*** DATASET ENTRIES Section Begins ***

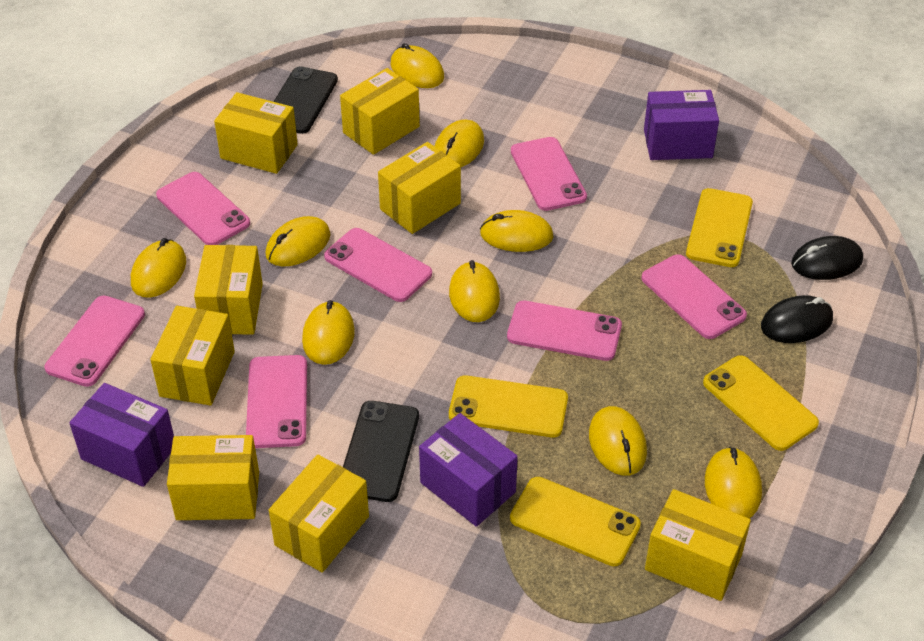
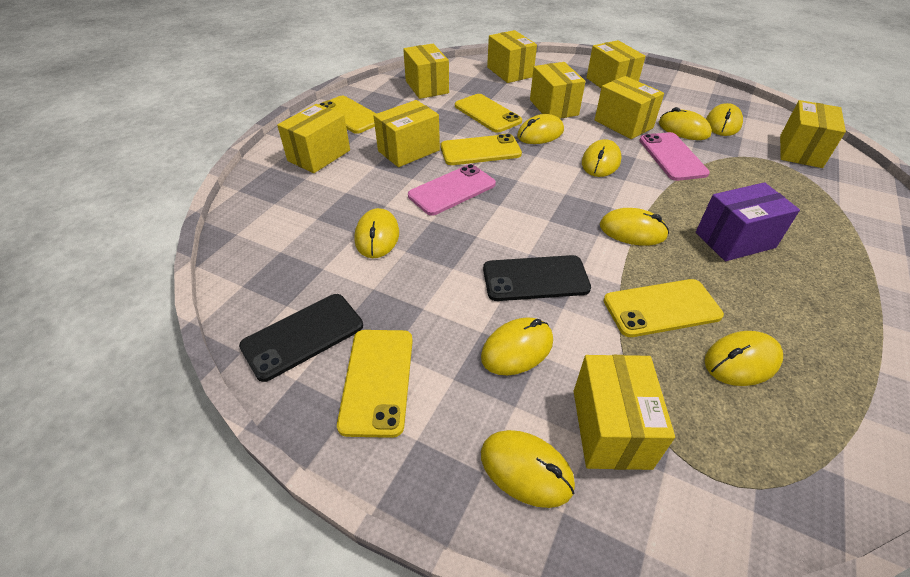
black mouse: 2 -> 0
pink phone: 7 -> 2
purple box: 3 -> 1
yellow box: 8 -> 9
yellow phone: 4 -> 5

*** DATASET ENTRIES Section Ends ***

» EXERCISE GOAL: Reproduce every line above exactly, pictures excluded.

» ANSWER TO THIS EXERCISE:
black mouse: 2 -> 0
pink phone: 7 -> 2
purple box: 3 -> 1
yellow box: 8 -> 9
yellow phone: 4 -> 5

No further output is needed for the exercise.